» **TASK TO CARRY OUT**
The stretch wanted below opens at the line containing "(383, 160) = (499, 171): none -> pink tape" and closes at the line containing "camera: 150 degrees left, 5 degrees up". Please return it exactly, with no other lines.

» **DATASET EXTRACT**
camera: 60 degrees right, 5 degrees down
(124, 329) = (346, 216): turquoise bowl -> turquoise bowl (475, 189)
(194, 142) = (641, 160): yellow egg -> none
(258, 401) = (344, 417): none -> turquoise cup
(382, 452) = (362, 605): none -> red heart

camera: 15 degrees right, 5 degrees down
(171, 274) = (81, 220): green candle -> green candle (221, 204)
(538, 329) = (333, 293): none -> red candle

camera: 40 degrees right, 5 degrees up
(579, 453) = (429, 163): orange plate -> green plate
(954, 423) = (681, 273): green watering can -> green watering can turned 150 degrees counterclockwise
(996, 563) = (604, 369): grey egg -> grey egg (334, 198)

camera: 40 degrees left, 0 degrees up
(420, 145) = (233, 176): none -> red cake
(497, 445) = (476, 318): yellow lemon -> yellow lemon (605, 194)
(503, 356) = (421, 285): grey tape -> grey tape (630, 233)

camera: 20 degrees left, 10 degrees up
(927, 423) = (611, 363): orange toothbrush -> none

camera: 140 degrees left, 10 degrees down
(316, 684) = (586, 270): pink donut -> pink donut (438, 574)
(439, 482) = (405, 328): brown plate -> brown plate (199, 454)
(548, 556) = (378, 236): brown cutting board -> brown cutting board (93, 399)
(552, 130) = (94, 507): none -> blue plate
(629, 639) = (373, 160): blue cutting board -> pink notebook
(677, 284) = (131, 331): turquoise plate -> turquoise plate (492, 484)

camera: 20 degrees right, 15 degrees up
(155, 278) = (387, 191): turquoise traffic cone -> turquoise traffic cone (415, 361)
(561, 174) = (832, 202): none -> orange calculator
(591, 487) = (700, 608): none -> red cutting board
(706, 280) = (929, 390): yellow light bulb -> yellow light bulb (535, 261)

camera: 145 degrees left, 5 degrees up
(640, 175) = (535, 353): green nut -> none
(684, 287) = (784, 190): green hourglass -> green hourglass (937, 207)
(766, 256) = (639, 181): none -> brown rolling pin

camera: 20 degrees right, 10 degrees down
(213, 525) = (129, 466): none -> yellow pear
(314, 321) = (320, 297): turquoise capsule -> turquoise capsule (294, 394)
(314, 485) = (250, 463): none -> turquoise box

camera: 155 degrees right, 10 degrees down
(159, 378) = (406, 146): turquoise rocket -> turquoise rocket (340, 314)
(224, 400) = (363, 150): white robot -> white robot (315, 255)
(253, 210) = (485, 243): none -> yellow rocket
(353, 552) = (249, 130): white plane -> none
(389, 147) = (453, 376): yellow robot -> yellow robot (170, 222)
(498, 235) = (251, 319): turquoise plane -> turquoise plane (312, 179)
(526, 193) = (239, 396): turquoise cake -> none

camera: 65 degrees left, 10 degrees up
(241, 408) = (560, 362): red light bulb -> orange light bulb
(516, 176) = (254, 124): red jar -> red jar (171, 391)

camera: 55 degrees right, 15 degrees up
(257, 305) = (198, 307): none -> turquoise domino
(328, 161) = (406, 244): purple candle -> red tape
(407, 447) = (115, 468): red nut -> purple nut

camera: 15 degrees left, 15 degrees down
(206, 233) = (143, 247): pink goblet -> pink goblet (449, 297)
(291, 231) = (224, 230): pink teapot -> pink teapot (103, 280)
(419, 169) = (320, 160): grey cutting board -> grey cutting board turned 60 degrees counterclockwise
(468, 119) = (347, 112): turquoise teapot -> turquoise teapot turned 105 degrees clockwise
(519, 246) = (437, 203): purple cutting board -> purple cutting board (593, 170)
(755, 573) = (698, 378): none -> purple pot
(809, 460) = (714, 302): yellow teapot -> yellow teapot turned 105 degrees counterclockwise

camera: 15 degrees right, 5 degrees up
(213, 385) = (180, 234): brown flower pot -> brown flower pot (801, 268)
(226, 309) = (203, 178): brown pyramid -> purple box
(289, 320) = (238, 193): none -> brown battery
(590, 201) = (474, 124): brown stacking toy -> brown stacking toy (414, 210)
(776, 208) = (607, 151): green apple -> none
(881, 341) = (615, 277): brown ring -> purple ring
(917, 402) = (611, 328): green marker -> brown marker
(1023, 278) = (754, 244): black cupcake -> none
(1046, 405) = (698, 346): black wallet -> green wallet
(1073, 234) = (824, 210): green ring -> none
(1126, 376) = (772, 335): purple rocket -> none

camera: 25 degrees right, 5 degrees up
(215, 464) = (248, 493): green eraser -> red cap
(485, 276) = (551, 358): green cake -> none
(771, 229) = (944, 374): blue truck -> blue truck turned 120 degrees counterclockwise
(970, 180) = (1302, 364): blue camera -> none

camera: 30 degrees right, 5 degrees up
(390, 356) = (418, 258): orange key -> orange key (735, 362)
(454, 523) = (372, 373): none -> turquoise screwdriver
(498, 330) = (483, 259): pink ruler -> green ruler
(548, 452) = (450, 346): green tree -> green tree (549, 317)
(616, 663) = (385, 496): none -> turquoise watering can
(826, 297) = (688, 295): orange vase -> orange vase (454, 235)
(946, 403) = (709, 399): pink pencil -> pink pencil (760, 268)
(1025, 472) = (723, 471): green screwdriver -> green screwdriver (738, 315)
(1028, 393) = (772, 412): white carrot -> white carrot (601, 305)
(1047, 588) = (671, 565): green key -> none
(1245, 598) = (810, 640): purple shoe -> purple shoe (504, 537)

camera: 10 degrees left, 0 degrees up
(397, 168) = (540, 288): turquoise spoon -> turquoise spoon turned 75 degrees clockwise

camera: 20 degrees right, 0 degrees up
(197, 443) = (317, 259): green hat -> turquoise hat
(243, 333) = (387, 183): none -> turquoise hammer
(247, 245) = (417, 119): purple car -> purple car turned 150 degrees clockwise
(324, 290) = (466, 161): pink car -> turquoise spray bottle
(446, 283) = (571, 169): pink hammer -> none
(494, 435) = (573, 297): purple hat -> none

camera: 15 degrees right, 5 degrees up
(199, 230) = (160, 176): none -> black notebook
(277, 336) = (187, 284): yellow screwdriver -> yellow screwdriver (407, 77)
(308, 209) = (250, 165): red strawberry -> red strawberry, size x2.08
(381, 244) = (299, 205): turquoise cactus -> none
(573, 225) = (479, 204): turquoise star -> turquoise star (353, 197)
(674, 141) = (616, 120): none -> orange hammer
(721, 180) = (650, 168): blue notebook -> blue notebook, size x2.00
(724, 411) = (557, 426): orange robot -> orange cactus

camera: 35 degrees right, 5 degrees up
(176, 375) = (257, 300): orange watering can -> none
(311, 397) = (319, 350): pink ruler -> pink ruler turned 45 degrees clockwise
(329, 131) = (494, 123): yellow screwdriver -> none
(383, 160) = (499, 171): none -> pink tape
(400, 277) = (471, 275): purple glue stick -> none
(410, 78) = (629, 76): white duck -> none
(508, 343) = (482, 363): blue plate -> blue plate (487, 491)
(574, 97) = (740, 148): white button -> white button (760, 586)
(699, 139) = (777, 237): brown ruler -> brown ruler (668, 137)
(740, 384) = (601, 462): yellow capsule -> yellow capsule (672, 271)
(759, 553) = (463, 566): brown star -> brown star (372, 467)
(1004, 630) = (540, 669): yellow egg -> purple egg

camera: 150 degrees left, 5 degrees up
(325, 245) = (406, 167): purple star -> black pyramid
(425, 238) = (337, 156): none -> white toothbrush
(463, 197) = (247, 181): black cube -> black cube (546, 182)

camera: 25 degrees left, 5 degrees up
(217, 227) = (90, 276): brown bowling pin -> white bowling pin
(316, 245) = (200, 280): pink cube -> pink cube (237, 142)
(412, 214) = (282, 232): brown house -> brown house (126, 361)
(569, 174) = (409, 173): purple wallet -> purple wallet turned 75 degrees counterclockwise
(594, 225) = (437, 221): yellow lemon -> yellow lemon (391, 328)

» **OUTPUT OF THE EXERCISE**
(383, 160) = (499, 171): none -> pink tape
(400, 277) = (471, 275): purple glue stick -> none
(410, 78) = (629, 76): white duck -> none
(508, 343) = (482, 363): blue plate -> blue plate (487, 491)
(574, 97) = (740, 148): white button -> white button (760, 586)
(699, 139) = (777, 237): brown ruler -> brown ruler (668, 137)
(740, 384) = (601, 462): yellow capsule -> yellow capsule (672, 271)
(759, 553) = (463, 566): brown star -> brown star (372, 467)
(1004, 630) = (540, 669): yellow egg -> purple egg

camera: 150 degrees left, 5 degrees up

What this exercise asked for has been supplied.